Under this line sits a listing. Repeat exactly and only its lines from the one holding "brown circle: (82, 152) -> (62, 104), moved" through the one holding "cyan trapezoid: (46, 48) -> (30, 76), moved"; skip pictures.

**Available records:**

*** Block opens ***

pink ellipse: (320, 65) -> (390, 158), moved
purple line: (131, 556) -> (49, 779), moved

*** Block closes ***
*** Block opens ***

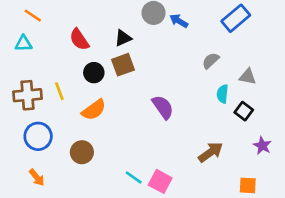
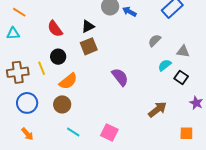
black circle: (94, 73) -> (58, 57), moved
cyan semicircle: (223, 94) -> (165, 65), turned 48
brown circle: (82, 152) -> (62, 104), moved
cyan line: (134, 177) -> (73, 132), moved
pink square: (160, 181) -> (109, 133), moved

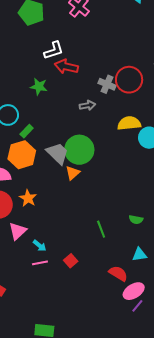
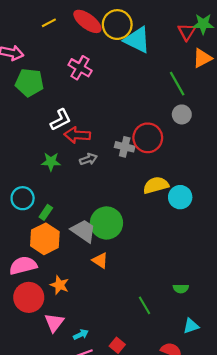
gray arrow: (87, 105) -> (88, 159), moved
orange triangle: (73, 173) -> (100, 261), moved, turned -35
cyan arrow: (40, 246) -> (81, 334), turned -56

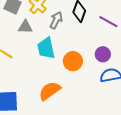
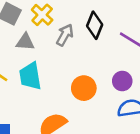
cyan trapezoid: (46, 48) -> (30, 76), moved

*** Block closes ***

**Expected answer:**
brown circle: (82, 152) -> (62, 104), moved
cyan line: (134, 177) -> (73, 132), moved
pink square: (160, 181) -> (109, 133), moved

gray arrow: (87, 105) -> (88, 159), moved
orange triangle: (73, 173) -> (100, 261), moved, turned -35
cyan arrow: (40, 246) -> (81, 334), turned -56

cyan trapezoid: (46, 48) -> (30, 76), moved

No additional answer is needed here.